_What is required_
Filter the listing down to every line that contains the string "tuplet", and copy each of those lines. Treat uppercase and lowercase as different.
====== Stored rows
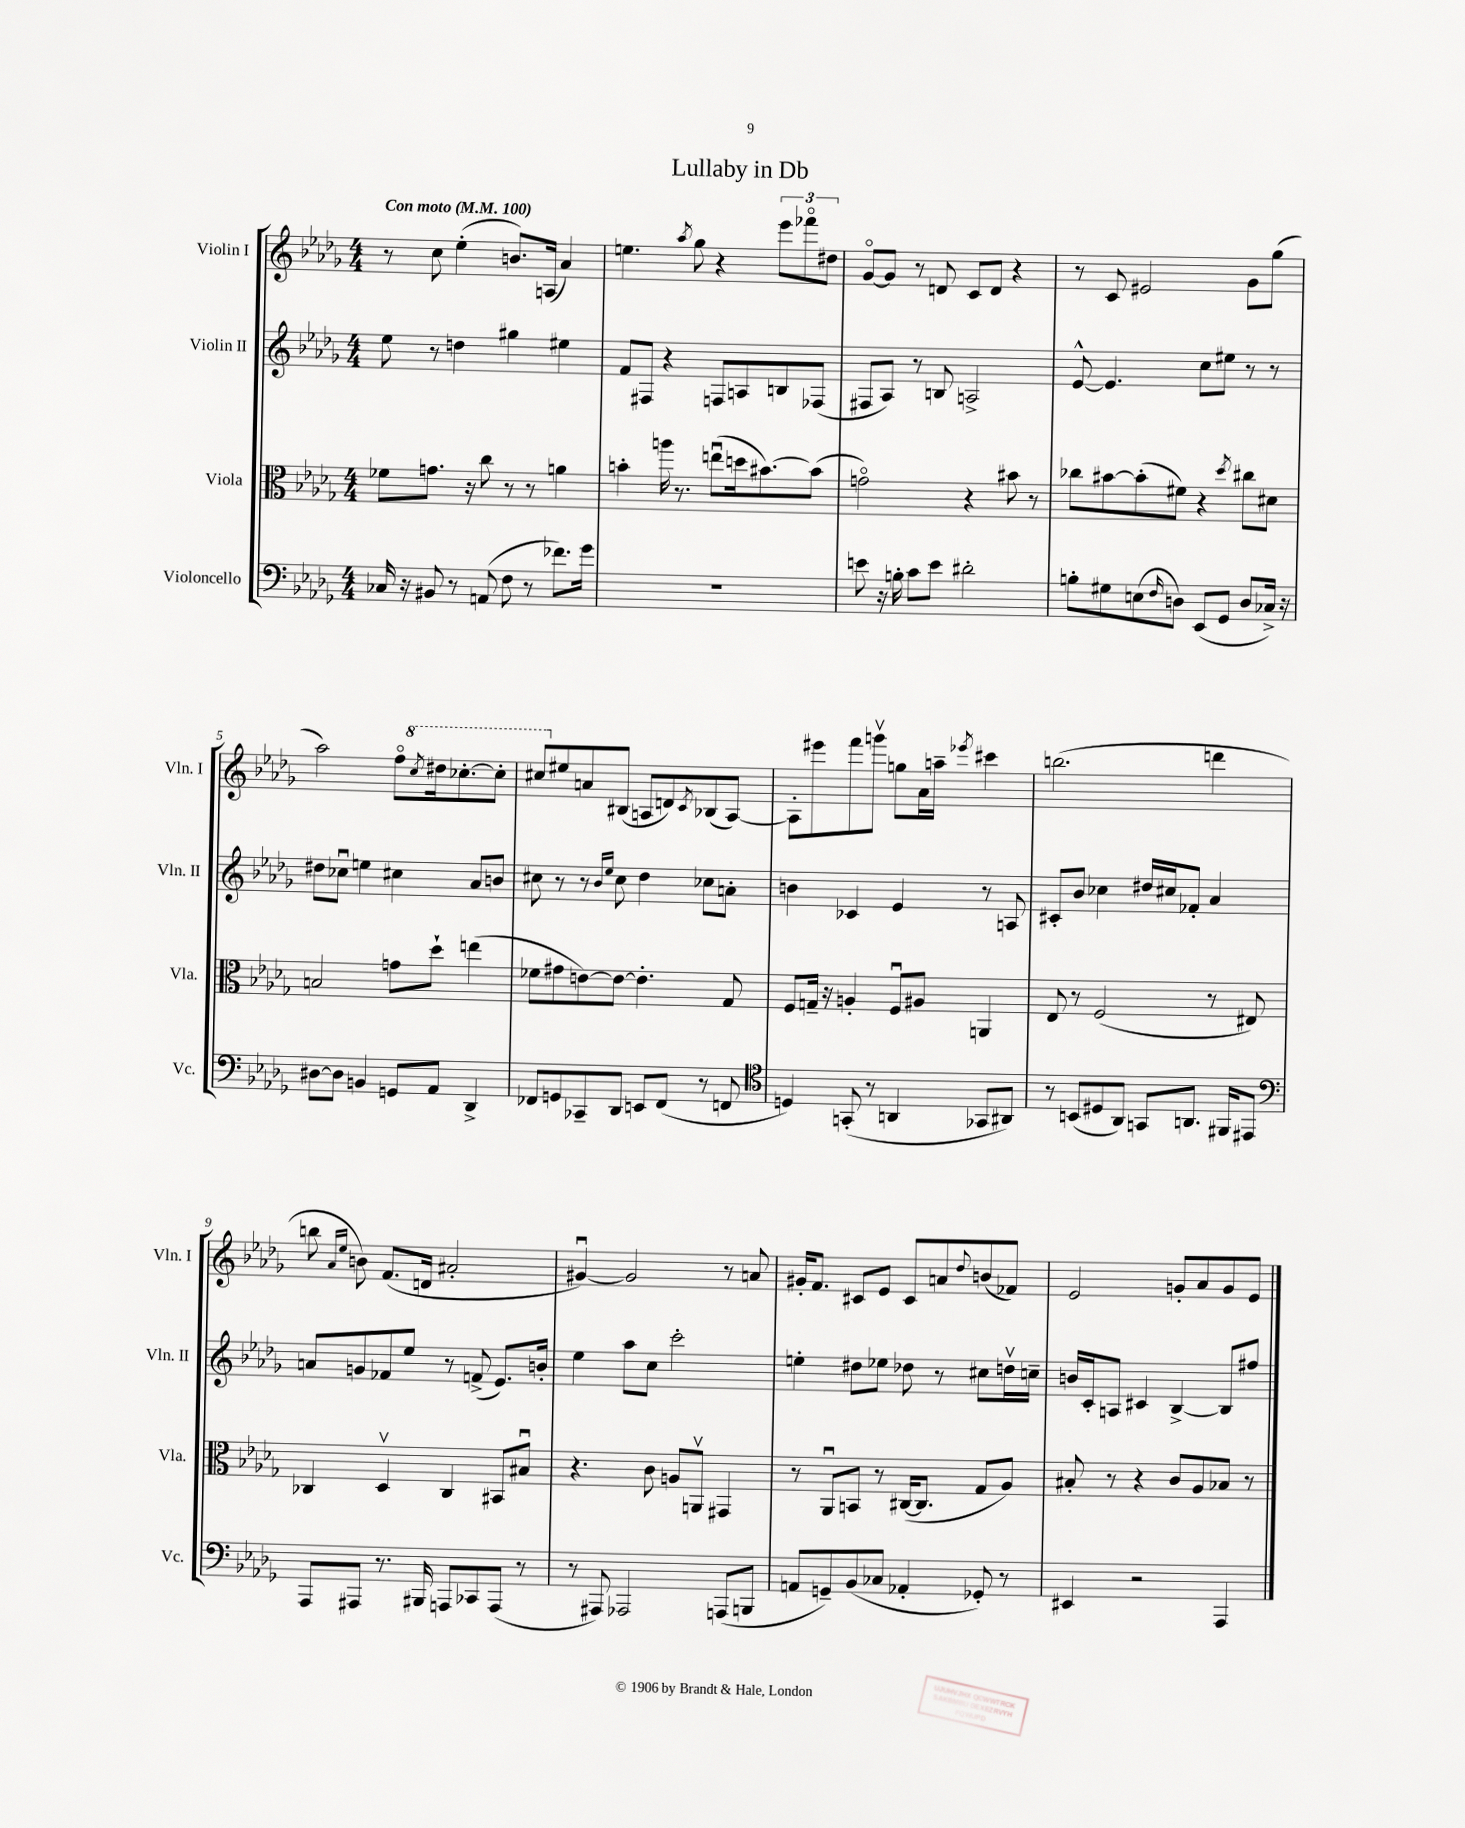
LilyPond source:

\header { title = "Lullaby in Db" }
<<
\new StaffGroup <<
\new Staff = "s0" \with { instrumentName = "Violin I" shortInstrumentName = "Vln. I" } {
    \clef treble \key des \major \numericTimeSignature \time 4/4 \tempo "Con moto" 4 = 100
    r8 c''8 ees''4-.( b'8.) a16( aes'4) |
    e''4. \acciaccatura { aes''8 } ges''8 r4 \tuplet 3/2 { ees'''8 fes'''8\flageolet dis''8 } |
    ges'8~\flageolet ges'8 r8 d'8 c'8 d'8 r4 |
    r8 c'8 eis'2 ges'8 ges''8( |
    aes''2) f''8\flageolet \ottava #1 \acciaccatura { c'''8 } dis'''16 ces'''8.~-. ces'''8-. |
    cis'''8 \ottava #0 eis''8 a'8 bis8( a8 d'8) \acciaccatura { c'8 } bes8( a8~) |
    a8-. eis'''8 f'''8 g'''8\upbow g''8 aes'16 a''16-- \acciaccatura { ees'''8 } cis'''4 |
    b''2.( d'''4 |
    b''8 \grace { aes'16 ees''16 } b'8) f'8.( d'16 ais'2-. |
    gis'4~\downbow) gis'2 r8 a'8 |
    gis'16-. f'8. cis'8 ees'8 cis'8 a'8 \appoggiatura { des''8 } b'8( fes'8) |
    ees'2 g'8-. aes'8 g'8 ees'8 \bar "|." |
}
\new Staff = "s1" \with { instrumentName = "Violin II" shortInstrumentName = "Vln. II" } {
    \clef treble \key des \major \numericTimeSignature \time 4/4
    ees''8 r8 d''4 gis''4 eis''4 |
    f'8 fis8 r4 f8 a8 b8 fes8( |
    fis8 aes8) r8 b8 a2-> |
    ees'8~-^ ees'4. c''8 eis''8 r8 r8 |
    dis''8 ces''8\downbow e''4 cis''4 aes'8 b'8 |
    cis''8 r8 r8 \grace { bes'16 ees''16 } cis''8 des''4 ces''8 a'8-. |
    b'4 ces'4 ees'4 r8 a8 |
    cis'8-. bes'8 ces''4 dis''16 cis''16 fes'8-. aes'4 |
    a'8 g'8 fes'8 ees''8 r8 f'8->( ees'8.) b'16-. |
    ees''4 aes''8 c''8 c'''2-. |
    e''4-. dis''8 ees''8 des''8 r8 cis''8 d''16\upbow c''16-- |
    b'16 c'16-. a8 cis'4 bes4~-> bes8 fis''8 \bar "|." |
}
\new Staff = "s2" \with { instrumentName = "Viola" shortInstrumentName = "Vla." } {
    \clef alto \key des \major \numericTimeSignature \time 4/4
    fes'8 g'8. r16 c''8 r8 r8 a'4 |
    b'4-. a''16 r8. e''8\downbow( d''16 bis'8.~) bis'8( |
    g'2\flageolet) r4 bis'8 r8 |
    ces''8 bis'8~ bis'8-.( fis'8) r4 \acciaccatura { des''8 } cis''8 dis'8 |
    b2 g'8 des''8-! e''4( |
    fes'8 gis'8 e'8~) e'8~ e'4.-. ges8 |
    f8 g16-- r16 a4-. f8\downbow ais8 a,4 |
    ees8 r8 f2( r8 eis8) |
    ces4 des4\upbow ces4 bis,8 bis8\downbow |
    r4. c'8 a8 a,8\upbow gis,4 |
    r8 aes,8\downbow b,8 r8 cis16~( cis8. ges8 aes8) |
    bis8-. r8 r4 c'8 aes8 bes8 r8 \bar "|." |
}
\new Staff = "s3" \with { instrumentName = "Violoncello" shortInstrumentName = "Vc." } {
    \clef bass \key des \major \numericTimeSignature \time 4/4
    ces16 r16 bis,8 r8 a,8( f8 r8 fes'8.) ges'16 |
    R1 |
    e'8 r16 b16-. c'8 e'8 dis'2-. |
    b8-. gis8 e8( \grace { f16 } d8) ees,8( ges,8 d8 ces16->) r16 |
    dis8~ dis8 b,4 g,8 aes,8 des,4-> |
    fes,8 g,8 ces,8-- des,8 e,8 fes,8( r8 f,8 |
    \clef tenor d4) g,8-.( r8 a,4 ges,8 ais,8) |
    r8 b,8( dis8 aes,8) g,8 a,8. fis,16 eis,8 |
    \clef bass aes,,8 ais,,8 r8. bis,,16 a,,8 ces,8 a,,8( r8 |
    r8 ais,,8) aes,,2 a,,8( b,,8 |
    a,8 g,8--) bes,8( ces8 aes,4-. ges,8-.) r8 |
    eis,4 r2 aes,,4 \bar "|." |
}
>>
>>
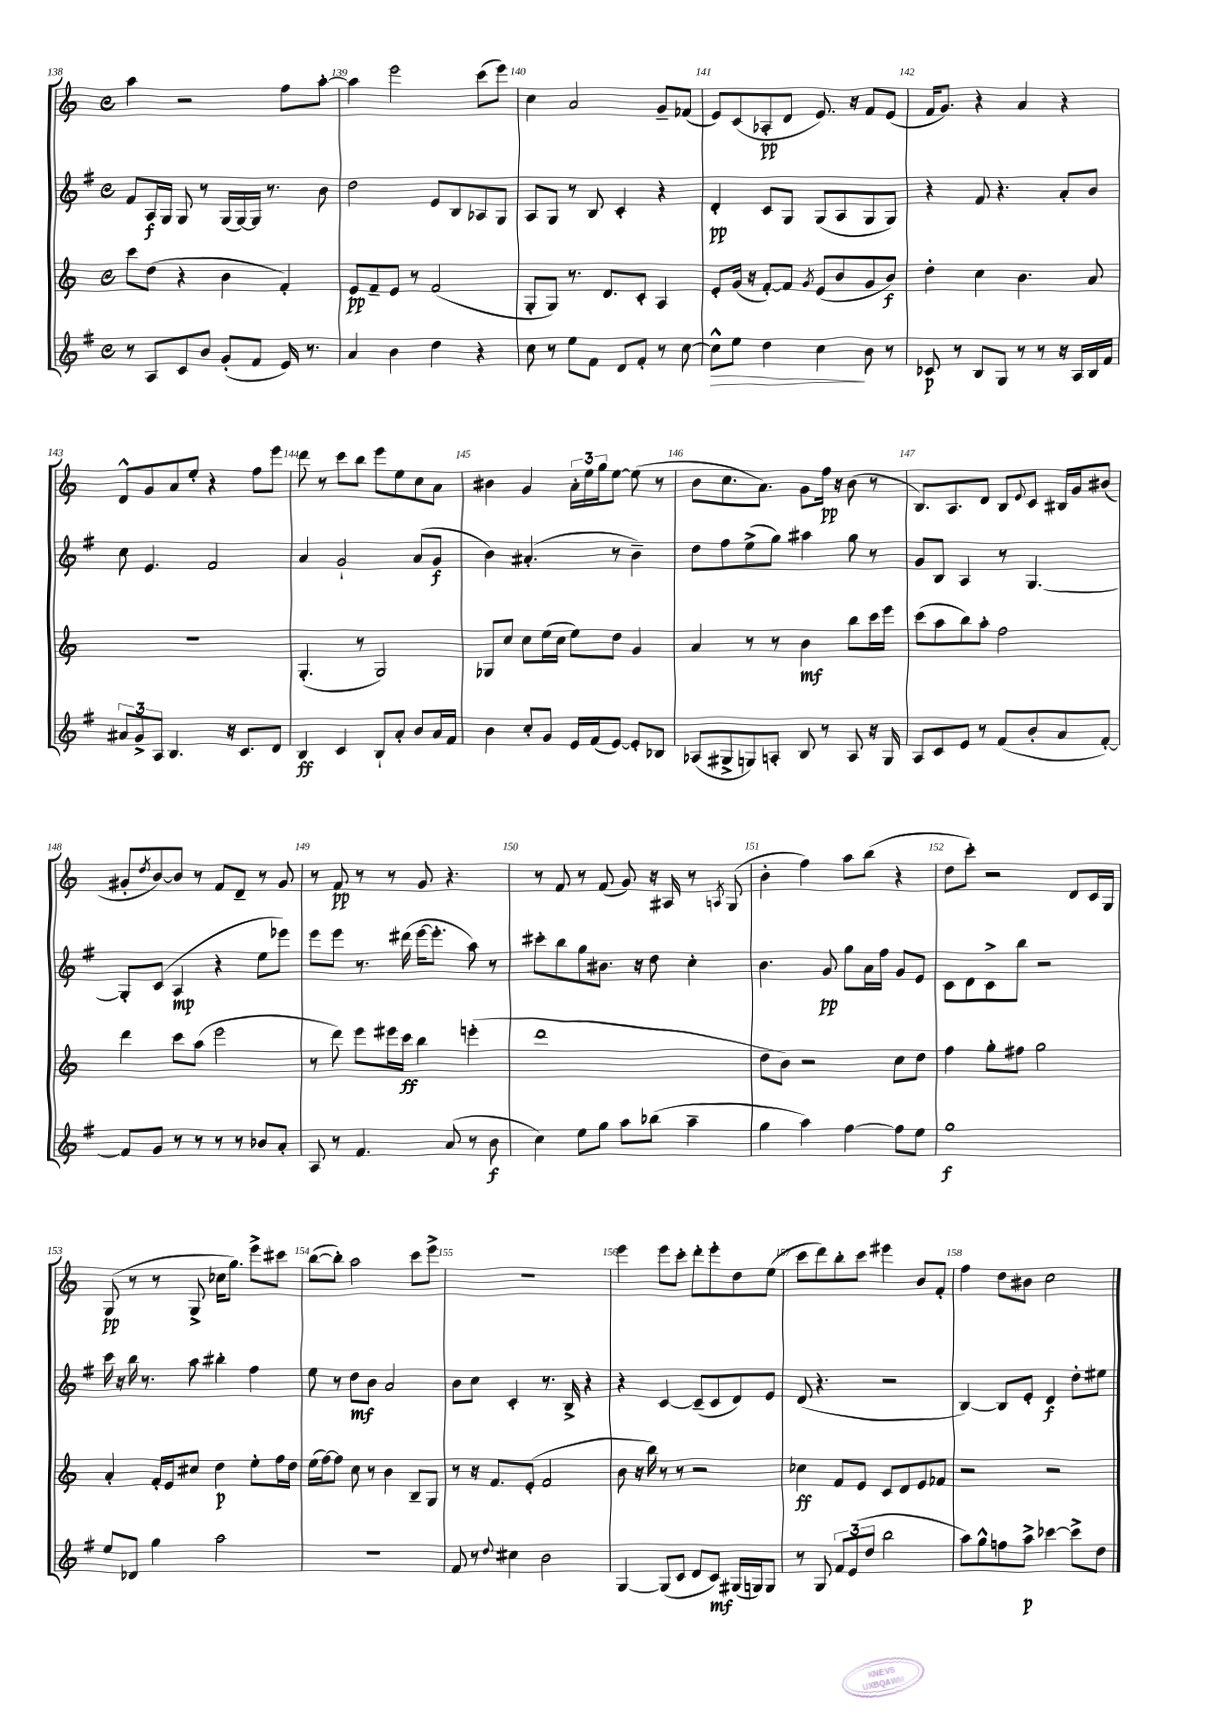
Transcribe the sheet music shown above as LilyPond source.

<<
\new StaffGroup <<
\new Staff = "s0" {
    \clef treble \key c \major \defaultTimeSignature \time 4/4
    a''4 r2 f''8 a''8~-. |
    a''4 e'''2 c'''8( e'''8) |
    c''4 a'2 g'8-- fes'8( |
    e'8) c'8( aes8-.\pp d'8 e'8.) r16 f'8 e'8( |
    f'16 g'8.) r4 a'4 r4 |
    d'8-^ g'8 a'8 e''8-. r4 f''8 e'''8 |
    d'''8 r8 c'''8 b''8 e'''8 e''8 c''8 a'8 |
    bis'4 g'4 \tuplet 3/2 { a'16-. e''16 g''16 } e''8~ e''8( r8 |
    b'8 c''8. a'8.) g'8 f''16\pp r16 b'8( r8 |
    b8.) a8. d'8 b8 \appoggiatura { e'8 } c'8 bis16 g'16 bis'8( |
    gis'8-. \acciaccatura { d''8 } b'8~) b'8 r8 f'8 d'8-- r8 gis'8 |
    r8 f'8\pp r8 r8 g'8 r4. |
    r8 f'8 r8 f'8( g'8) r16 ais16 r8 \acciaccatura { a8 } g8( |
    b'4-. f''4) a''8 b''8( r4 |
    d''8 c'''8-.) r2 d'8 c'16 g16 |
    g8\pp( r8 r8 g8-> ces''16 g''8.) e'''8-> cis'''8 |
    b''8~( b''8-.) a''2 c'''8 e'''8-> |
    R1 |
    e'''4 e'''8 c'''8-. d'''8-. e'''8-. d''8 e''8( |
    c'''8 d'''8) b''8-. c'''8 eis'''4 b'8 f'8-. |
    f''4 d''8 bis'8 c''2 \bar "|." |
}
\new Staff = "s1" {
    \clef treble \key g \major \defaultTimeSignature \time 4/4
    fis'8 a16\f g16 g8 r8 g16( g16~) g16 r8. b'8 |
    d''2 e'8 b8 aes8 g8 |
    a8 g8 r8 b8 c'4-. r4 |
    d'4-.\pp c'8 g8 g8( a8 g8 g8) |
    r4 fis'8 r4. a'8-. b'8 |
    c''8 e'4. fis'2 |
    a'4 g'2-! a'8( g'8\f |
    b'4) ais'4.-.( r8 b'4--) |
    d''8 fis''8 e''8->( g''8) ais''4 g''8 r8 |
    g'8 b8 a4 r8 g4.~ |
    g8-. c'8( a4\mp r4 e''8 ees'''8) |
    e'''8 e'''8 r8. dis'''16( e'''16~ e'''8.-. a''8) r8 |
    cis'''8-. b''8 g''8 bis'8. r16 d''8 c''4-. |
    b'4. g'8\pp g''8 a'16 fis''16 g'8 e'8 |
    c'8 d'8 c'8-> b''8 r2 |
    c'''16 r16 b''16 r8. a''8 bis''4-. fis''4 |
    e''8 r8 d''8\mf b'8 a'2 |
    b'8 c''8 c'4-. r8. b16-> r4 |
    r4 c'4~ c'8--( c'8 d'8) e'8 |
    d'8( r4. r2 |
    b4~) b8 e'8-. d'4\f d''8-. eis''8 \bar "|." |
}
\new Staff = "s2" {
    \clef treble \key c \major \defaultTimeSignature \time 4/4
    c'''8 d''8( r4 b'4 f'4-.) |
    e'8\pp f'8-- e'8 r8 f'2( |
    g8-. g8) r8. d'8. c'8-. a4 |
    e'8-. g'16( r16 f'8~-.) f'8 \acciaccatura { g'8 } e'8( b'8 g'8 b'8\f) |
    d''4-. c''4 b'4. a'8 |
    R1 |
    g4.-.( r8 g2) |
    ges8 c''8 c''8 e''16( c''16 e''8) d''8 g'4 |
    a'4 r8 r8 b'4\mf b''8 c'''16 e'''16 |
    c'''8( a''8 b''8) a''8-. f''2 |
    d'''4 c'''8 a''8( e'''2 |
    r8 d'''8) e'''8 eis'''16 c'''16\ff b''4 e'''4-.( |
    d'''1 |
    d''8 b'8) r2 c''8 d''8 |
    f''4 g''8-. fis''8 g''2 |
    a'4-. f'16-. e'16 cis''8 d''4\p e''8-. f''16 d''16 |
    e''16( f''16~) f''8 c''8 r8 b'4 b8-- g8 |
    r8 r16 f'8. e'8-.( f'2 |
    b'8 r16 b''16) r8 r8 r2 |
    ces''4\ff f'8 e'8 c'8 d'8 e'8 fes'8 |
    r2 r2 \bar "|." |
}
\new Staff = "s3" {
    \clef treble \key g \major \defaultTimeSignature \time 4/4
    r8 a8 c'8 b'8 g'8-.( fis'8 e'16) r8. |
    a'4 b'4 d''4 r4 |
    c''8 r8 e''8 fis'8 d'8 fis'8-. r8 c''8~ |
    c''8-^\> e''8 d''4 c''4\! b'8 r8 |
    ces'8\p r8 b8 g8 r8 r8 r16 a16 b16 fis'16 |
    \tuplet 3/2 { ais'8 g'8-> a8 } b4. r16 c'8. d'8 |
    b4\ff c'4 b8-! a'8-. b'8 a'16 fis'16 |
    b'4 c''8-. g'8 e'16 fis'16( e'8~) e'8-. bes8 |
    aes8( gis8-> g8) a8-. b8 r8 a8 r16 g16 |
    a8 c'8 e'8 r8 fis'8( b'8-. a'8 fis'8~-.) |
    fis'8 g'8 r8 r8 r8 r8 bes'8 a'8-. |
    a8 r8 fis'4. a'8( r8 b'8\f |
    c''4) e''8 g''8 a''8 bes''8( a''4-- |
    g''4 a''4) fis''4~ fis''8 e''8 |
    g''1\f |
    e''8 des'8 g''4 a''2 |
    R1 |
    fis'8 r8 \appoggiatura { d''8 } cis''4 b'2 |
    g4~ g8( c'8 d'8 c'8\mf) gis16( g16) g8 |
    r8 g8 \tuplet 3/2 { fis'8 e'8( d''8 } b''2 |
    a''8) g''8-^ f''8 a''8->\p ces'''4~ ces'''8-> d''8 \bar "|." |
}
>>
>>
\layout { \context { \Score currentBarNumber = #138 \override BarNumber.break-visibility = ##(#f #t #t) barNumberVisibility = #all-bar-numbers-visible } }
============
_Response to the exercise_
    e''4. \acciaccatura { aes''8 } ges''8 r4 \tuplet 3/2 { ees'''8 fes'''8\flageolet dis''8 } |
    bis'4 g'4 \tuplet 3/2 { a'16-. e''16 g''16 } e''8~ e''8( r8 |
    \tuplet 3/2 { ais'8 g'8-> a8 } b4. r16 c'8. d'8 |
    r8 g8 \tuplet 3/2 { fis'8 e'8( d''8 } b''2 |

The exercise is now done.